▶ _EXTRACTED INFORMATION_
>>>
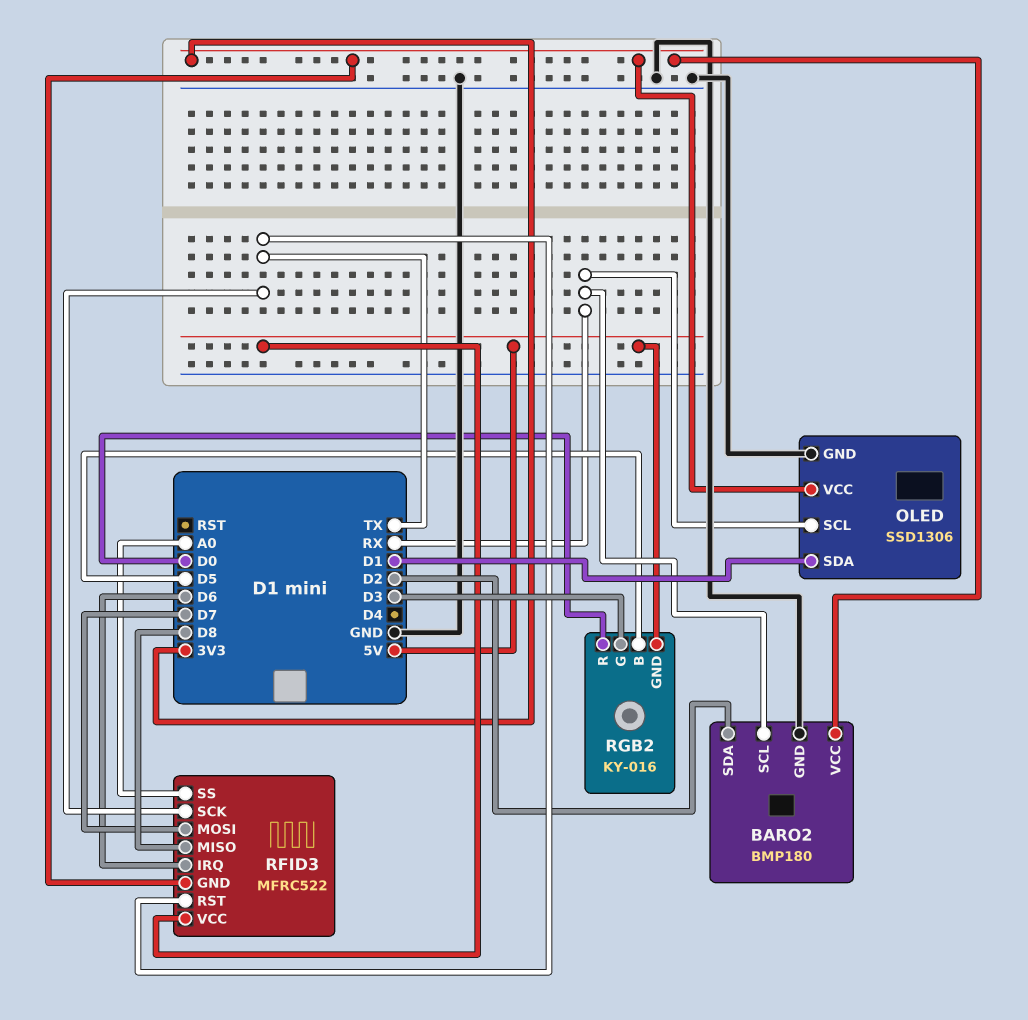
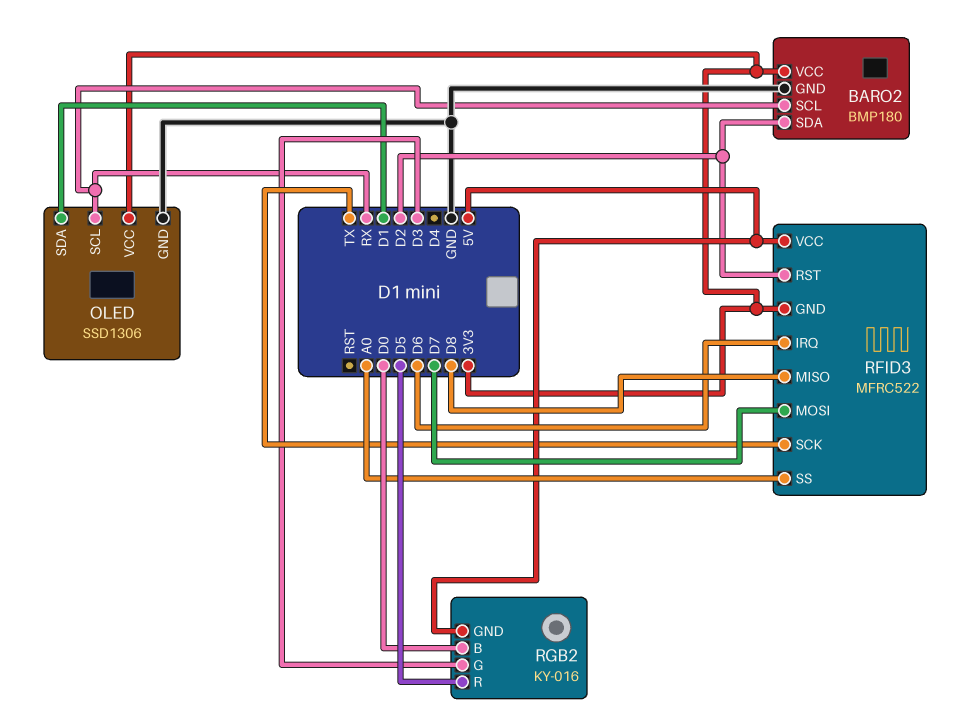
RFID3 pin RST: TX -> D2
RGB2 pin B: D5 -> D0
RGB2 pin R: D0 -> D5

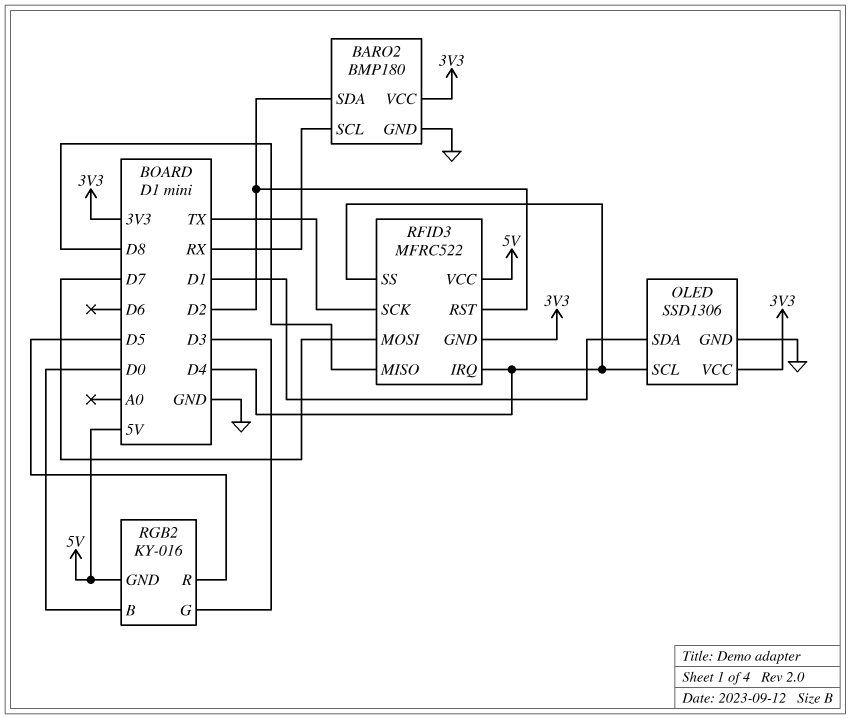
OLED pin SCL: RX -> D4
RFID3 pin IRQ: D6 -> D4
RFID3 pin SS: A0 -> D4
<<<
▶ _GOAL OF THE EXERCISE_
Please set down every record above exactly as it appears, leaving out the pictures.

▶ _YOUR SOLUTION_
RFID3 pin RST: TX -> D2
RGB2 pin B: D5 -> D0
RGB2 pin R: D0 -> D5

OLED pin SCL: RX -> D4
RFID3 pin IRQ: D6 -> D4
RFID3 pin SS: A0 -> D4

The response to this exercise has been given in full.